◆ Work required: Can you output the records below exactly as they are written?

# # # # # # #

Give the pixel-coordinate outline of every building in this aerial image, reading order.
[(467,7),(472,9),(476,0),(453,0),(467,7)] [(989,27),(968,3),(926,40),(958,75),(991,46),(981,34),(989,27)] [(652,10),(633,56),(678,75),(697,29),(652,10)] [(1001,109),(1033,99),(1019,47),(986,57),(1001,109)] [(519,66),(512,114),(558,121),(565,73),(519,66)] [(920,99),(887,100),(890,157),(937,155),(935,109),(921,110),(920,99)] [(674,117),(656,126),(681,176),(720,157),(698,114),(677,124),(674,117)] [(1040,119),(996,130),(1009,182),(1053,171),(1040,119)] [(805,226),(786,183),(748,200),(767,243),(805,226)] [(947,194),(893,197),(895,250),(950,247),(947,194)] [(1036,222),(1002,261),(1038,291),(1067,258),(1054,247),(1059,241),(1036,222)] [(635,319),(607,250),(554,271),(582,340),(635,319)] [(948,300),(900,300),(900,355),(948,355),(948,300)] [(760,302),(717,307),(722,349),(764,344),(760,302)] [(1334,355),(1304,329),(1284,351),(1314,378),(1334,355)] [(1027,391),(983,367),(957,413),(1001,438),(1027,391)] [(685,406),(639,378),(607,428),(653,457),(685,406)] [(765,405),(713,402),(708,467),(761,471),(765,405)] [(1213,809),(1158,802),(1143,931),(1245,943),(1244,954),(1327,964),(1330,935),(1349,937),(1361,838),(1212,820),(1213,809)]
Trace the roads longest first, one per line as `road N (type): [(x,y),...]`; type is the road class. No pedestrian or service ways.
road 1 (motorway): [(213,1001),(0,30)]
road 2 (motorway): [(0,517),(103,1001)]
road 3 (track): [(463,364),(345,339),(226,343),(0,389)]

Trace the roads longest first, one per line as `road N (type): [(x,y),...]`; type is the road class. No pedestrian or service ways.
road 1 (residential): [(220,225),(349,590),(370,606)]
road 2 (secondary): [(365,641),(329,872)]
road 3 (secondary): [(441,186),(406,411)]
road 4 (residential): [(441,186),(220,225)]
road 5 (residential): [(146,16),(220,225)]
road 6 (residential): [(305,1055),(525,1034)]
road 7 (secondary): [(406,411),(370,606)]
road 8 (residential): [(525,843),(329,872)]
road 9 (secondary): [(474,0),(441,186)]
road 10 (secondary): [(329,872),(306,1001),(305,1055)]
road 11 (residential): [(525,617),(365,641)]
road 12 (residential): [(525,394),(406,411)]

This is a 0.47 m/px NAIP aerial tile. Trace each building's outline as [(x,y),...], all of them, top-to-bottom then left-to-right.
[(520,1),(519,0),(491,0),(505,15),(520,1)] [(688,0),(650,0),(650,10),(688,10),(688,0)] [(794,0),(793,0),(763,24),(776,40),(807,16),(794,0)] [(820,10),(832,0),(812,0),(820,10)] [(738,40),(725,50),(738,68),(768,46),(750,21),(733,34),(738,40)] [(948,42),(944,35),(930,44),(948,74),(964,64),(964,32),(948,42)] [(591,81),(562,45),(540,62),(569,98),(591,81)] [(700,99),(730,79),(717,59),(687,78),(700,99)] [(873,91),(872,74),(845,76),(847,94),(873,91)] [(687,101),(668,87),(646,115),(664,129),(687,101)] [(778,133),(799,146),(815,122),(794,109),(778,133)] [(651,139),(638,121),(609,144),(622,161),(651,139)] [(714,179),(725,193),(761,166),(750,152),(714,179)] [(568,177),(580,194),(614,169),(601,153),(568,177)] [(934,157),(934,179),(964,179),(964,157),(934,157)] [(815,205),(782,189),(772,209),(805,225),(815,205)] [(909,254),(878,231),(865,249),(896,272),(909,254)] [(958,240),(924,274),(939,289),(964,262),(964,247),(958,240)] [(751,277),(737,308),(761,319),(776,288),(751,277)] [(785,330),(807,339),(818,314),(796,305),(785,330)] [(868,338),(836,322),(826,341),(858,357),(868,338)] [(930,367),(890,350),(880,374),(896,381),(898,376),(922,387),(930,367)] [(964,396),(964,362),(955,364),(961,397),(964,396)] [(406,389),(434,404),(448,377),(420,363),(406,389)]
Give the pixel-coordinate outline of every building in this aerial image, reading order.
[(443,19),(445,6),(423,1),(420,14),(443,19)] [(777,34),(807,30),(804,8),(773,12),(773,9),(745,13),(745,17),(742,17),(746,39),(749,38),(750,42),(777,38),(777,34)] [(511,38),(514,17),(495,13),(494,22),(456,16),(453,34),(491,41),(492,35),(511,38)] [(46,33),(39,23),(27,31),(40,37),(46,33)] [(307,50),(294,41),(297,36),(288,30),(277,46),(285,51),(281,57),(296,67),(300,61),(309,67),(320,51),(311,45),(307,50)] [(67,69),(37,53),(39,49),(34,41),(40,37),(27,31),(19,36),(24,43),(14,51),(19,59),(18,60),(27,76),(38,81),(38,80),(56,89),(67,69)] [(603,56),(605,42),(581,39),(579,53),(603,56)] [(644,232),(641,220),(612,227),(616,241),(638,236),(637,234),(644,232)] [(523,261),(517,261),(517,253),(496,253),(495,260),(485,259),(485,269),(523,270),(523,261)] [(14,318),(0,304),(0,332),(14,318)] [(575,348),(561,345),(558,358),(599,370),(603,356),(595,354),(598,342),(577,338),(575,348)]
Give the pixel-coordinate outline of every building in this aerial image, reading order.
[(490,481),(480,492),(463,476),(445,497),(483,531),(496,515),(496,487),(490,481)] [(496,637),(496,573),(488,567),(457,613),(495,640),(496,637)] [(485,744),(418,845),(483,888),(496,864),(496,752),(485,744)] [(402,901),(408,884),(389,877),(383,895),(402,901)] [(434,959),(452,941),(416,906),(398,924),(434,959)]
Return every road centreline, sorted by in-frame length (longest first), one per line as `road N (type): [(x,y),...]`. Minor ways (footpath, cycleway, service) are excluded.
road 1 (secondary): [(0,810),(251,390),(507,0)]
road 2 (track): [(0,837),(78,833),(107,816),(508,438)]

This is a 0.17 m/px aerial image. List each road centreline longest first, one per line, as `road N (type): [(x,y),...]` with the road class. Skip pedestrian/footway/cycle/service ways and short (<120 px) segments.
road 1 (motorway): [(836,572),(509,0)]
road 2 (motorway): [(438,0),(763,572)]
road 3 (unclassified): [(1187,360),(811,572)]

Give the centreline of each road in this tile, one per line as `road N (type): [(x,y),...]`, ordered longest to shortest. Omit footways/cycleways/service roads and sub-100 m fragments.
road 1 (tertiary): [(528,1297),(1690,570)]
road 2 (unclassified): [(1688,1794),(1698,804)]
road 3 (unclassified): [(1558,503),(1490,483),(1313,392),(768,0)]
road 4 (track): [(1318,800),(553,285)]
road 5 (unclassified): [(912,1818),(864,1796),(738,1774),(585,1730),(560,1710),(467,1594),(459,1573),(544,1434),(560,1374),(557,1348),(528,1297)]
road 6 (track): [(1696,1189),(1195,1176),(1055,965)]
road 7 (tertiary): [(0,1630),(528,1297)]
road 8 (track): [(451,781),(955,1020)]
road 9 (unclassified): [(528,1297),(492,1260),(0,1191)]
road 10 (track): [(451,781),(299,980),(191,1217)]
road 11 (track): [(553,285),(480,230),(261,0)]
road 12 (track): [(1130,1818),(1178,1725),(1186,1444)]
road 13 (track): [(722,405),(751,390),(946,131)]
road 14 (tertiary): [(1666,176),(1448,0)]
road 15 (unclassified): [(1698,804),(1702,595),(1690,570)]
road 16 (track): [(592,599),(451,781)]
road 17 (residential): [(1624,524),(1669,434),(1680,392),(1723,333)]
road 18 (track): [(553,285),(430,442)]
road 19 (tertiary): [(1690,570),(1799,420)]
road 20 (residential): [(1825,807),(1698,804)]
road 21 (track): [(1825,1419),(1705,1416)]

# # # # # # #

◆ Response to this exercise:
Give the pixel-coordinate outline of every building in this aerial image, reading order.
[(467,7),(472,9),(476,0),(453,0),(467,7)] [(989,27),(968,3),(926,40),(958,75),(991,46),(981,34),(989,27)] [(652,10),(633,56),(678,75),(697,29),(652,10)] [(1001,109),(1033,99),(1019,47),(986,57),(1001,109)] [(519,66),(512,114),(558,121),(565,73),(519,66)] [(920,99),(887,100),(890,157),(937,155),(935,109),(921,110),(920,99)] [(674,117),(656,126),(681,176),(720,157),(698,114),(677,124),(674,117)] [(1040,119),(996,130),(1009,182),(1053,171),(1040,119)] [(805,226),(786,183),(748,200),(767,243),(805,226)] [(947,194),(893,197),(895,250),(950,247),(947,194)] [(1036,222),(1002,261),(1038,291),(1067,258),(1054,247),(1059,241),(1036,222)] [(635,319),(607,250),(554,271),(582,340),(635,319)] [(948,300),(900,300),(900,355),(948,355),(948,300)] [(760,302),(717,307),(722,349),(764,344),(760,302)] [(1334,355),(1304,329),(1284,351),(1314,378),(1334,355)] [(1027,391),(983,367),(957,413),(1001,438),(1027,391)] [(685,406),(639,378),(607,428),(653,457),(685,406)] [(765,405),(713,402),(708,467),(761,471),(765,405)] [(1213,809),(1158,802),(1143,931),(1245,943),(1244,954),(1327,964),(1330,935),(1349,937),(1361,838),(1212,820),(1213,809)]
Trace the roads longest first, one per line as `road N (type): [(x,y),...]`; type is the road class. No pedestrian or service ways.
road 1 (motorway): [(213,1001),(0,30)]
road 2 (motorway): [(0,517),(103,1001)]
road 3 (track): [(463,364),(345,339),(226,343),(0,389)]

Trace the roads longest first, one per line as `road N (type): [(x,y),...]`; type is the road class. No pedestrian or service ways.
road 1 (residential): [(220,225),(349,590),(370,606)]
road 2 (secondary): [(365,641),(329,872)]
road 3 (secondary): [(441,186),(406,411)]
road 4 (residential): [(441,186),(220,225)]
road 5 (residential): [(146,16),(220,225)]
road 6 (residential): [(305,1055),(525,1034)]
road 7 (secondary): [(406,411),(370,606)]
road 8 (residential): [(525,843),(329,872)]
road 9 (secondary): [(474,0),(441,186)]
road 10 (secondary): [(329,872),(306,1001),(305,1055)]
road 11 (residential): [(525,617),(365,641)]
road 12 (residential): [(525,394),(406,411)]

This is a 0.47 m/px NAIP aerial tile. Trace each building's outline as [(x,y),...], all of them, top-to-bottom then left-to-right.
[(520,1),(519,0),(491,0),(505,15),(520,1)] [(688,0),(650,0),(650,10),(688,10),(688,0)] [(794,0),(793,0),(763,24),(776,40),(807,16),(794,0)] [(820,10),(832,0),(812,0),(820,10)] [(738,40),(725,50),(738,68),(768,46),(750,21),(733,34),(738,40)] [(948,42),(944,35),(930,44),(948,74),(964,64),(964,32),(948,42)] [(591,81),(562,45),(540,62),(569,98),(591,81)] [(700,99),(730,79),(717,59),(687,78),(700,99)] [(873,91),(872,74),(845,76),(847,94),(873,91)] [(687,101),(668,87),(646,115),(664,129),(687,101)] [(778,133),(799,146),(815,122),(794,109),(778,133)] [(651,139),(638,121),(609,144),(622,161),(651,139)] [(714,179),(725,193),(761,166),(750,152),(714,179)] [(568,177),(580,194),(614,169),(601,153),(568,177)] [(934,157),(934,179),(964,179),(964,157),(934,157)] [(815,205),(782,189),(772,209),(805,225),(815,205)] [(909,254),(878,231),(865,249),(896,272),(909,254)] [(958,240),(924,274),(939,289),(964,262),(964,247),(958,240)] [(751,277),(737,308),(761,319),(776,288),(751,277)] [(785,330),(807,339),(818,314),(796,305),(785,330)] [(868,338),(836,322),(826,341),(858,357),(868,338)] [(930,367),(890,350),(880,374),(896,381),(898,376),(922,387),(930,367)] [(964,396),(964,362),(955,364),(961,397),(964,396)] [(406,389),(434,404),(448,377),(420,363),(406,389)]
Give the pixel-coordinate outline of every building in this aerial image, reading order.
[(443,19),(445,6),(423,1),(420,14),(443,19)] [(777,34),(807,30),(804,8),(773,12),(773,9),(745,13),(745,17),(742,17),(746,39),(749,38),(750,42),(777,38),(777,34)] [(511,38),(514,17),(495,13),(494,22),(456,16),(453,34),(491,41),(492,35),(511,38)] [(46,33),(39,23),(27,31),(40,37),(46,33)] [(307,50),(294,41),(297,36),(288,30),(277,46),(285,51),(281,57),(296,67),(300,61),(309,67),(320,51),(311,45),(307,50)] [(67,69),(37,53),(39,49),(34,41),(40,37),(27,31),(19,36),(24,43),(14,51),(19,59),(18,60),(27,76),(38,81),(38,80),(56,89),(67,69)] [(603,56),(605,42),(581,39),(579,53),(603,56)] [(644,232),(641,220),(612,227),(616,241),(638,236),(637,234),(644,232)] [(523,261),(517,261),(517,253),(496,253),(495,260),(485,259),(485,269),(523,270),(523,261)] [(14,318),(0,304),(0,332),(14,318)] [(575,348),(561,345),(558,358),(599,370),(603,356),(595,354),(598,342),(577,338),(575,348)]
Give the pixel-coordinate outline of every building in this aerial image, reading order.
[(490,481),(480,492),(463,476),(445,497),(483,531),(496,515),(496,487),(490,481)] [(496,637),(496,573),(488,567),(457,613),(495,640),(496,637)] [(485,744),(418,845),(483,888),(496,864),(496,752),(485,744)] [(402,901),(408,884),(389,877),(383,895),(402,901)] [(434,959),(452,941),(416,906),(398,924),(434,959)]
Return every road centreline, sorted by in-frame length (longest first), one per line as `road N (type): [(x,y),...]`. Minor ways (footpath, cycleway, service) are excluded.
road 1 (secondary): [(0,810),(251,390),(507,0)]
road 2 (track): [(0,837),(78,833),(107,816),(508,438)]

This is a 0.17 m/px aerial image. List each road centreline longest first, one per line, as `road N (type): [(x,y),...]` with the road class. Skip pedestrian/footway/cycle/service ways and short (<120 px) segments.
road 1 (motorway): [(836,572),(509,0)]
road 2 (motorway): [(438,0),(763,572)]
road 3 (unclassified): [(1187,360),(811,572)]

Give the centreline of each road in this tile, one per line as `road N (type): [(x,y),...]`, ordered longest to shortest. Omit footways/cycleways/service roads and sub-100 m fragments.
road 1 (tertiary): [(528,1297),(1690,570)]
road 2 (unclassified): [(1688,1794),(1698,804)]
road 3 (unclassified): [(1558,503),(1490,483),(1313,392),(768,0)]
road 4 (track): [(1318,800),(553,285)]
road 5 (unclassified): [(912,1818),(864,1796),(738,1774),(585,1730),(560,1710),(467,1594),(459,1573),(544,1434),(560,1374),(557,1348),(528,1297)]
road 6 (track): [(1696,1189),(1195,1176),(1055,965)]
road 7 (tertiary): [(0,1630),(528,1297)]
road 8 (track): [(451,781),(955,1020)]
road 9 (unclassified): [(528,1297),(492,1260),(0,1191)]
road 10 (track): [(451,781),(299,980),(191,1217)]
road 11 (track): [(553,285),(480,230),(261,0)]
road 12 (track): [(1130,1818),(1178,1725),(1186,1444)]
road 13 (track): [(722,405),(751,390),(946,131)]
road 14 (tertiary): [(1666,176),(1448,0)]
road 15 (unclassified): [(1698,804),(1702,595),(1690,570)]
road 16 (track): [(592,599),(451,781)]
road 17 (residential): [(1624,524),(1669,434),(1680,392),(1723,333)]
road 18 (track): [(553,285),(430,442)]
road 19 (tertiary): [(1690,570),(1799,420)]
road 20 (residential): [(1825,807),(1698,804)]
road 21 (track): [(1825,1419),(1705,1416)]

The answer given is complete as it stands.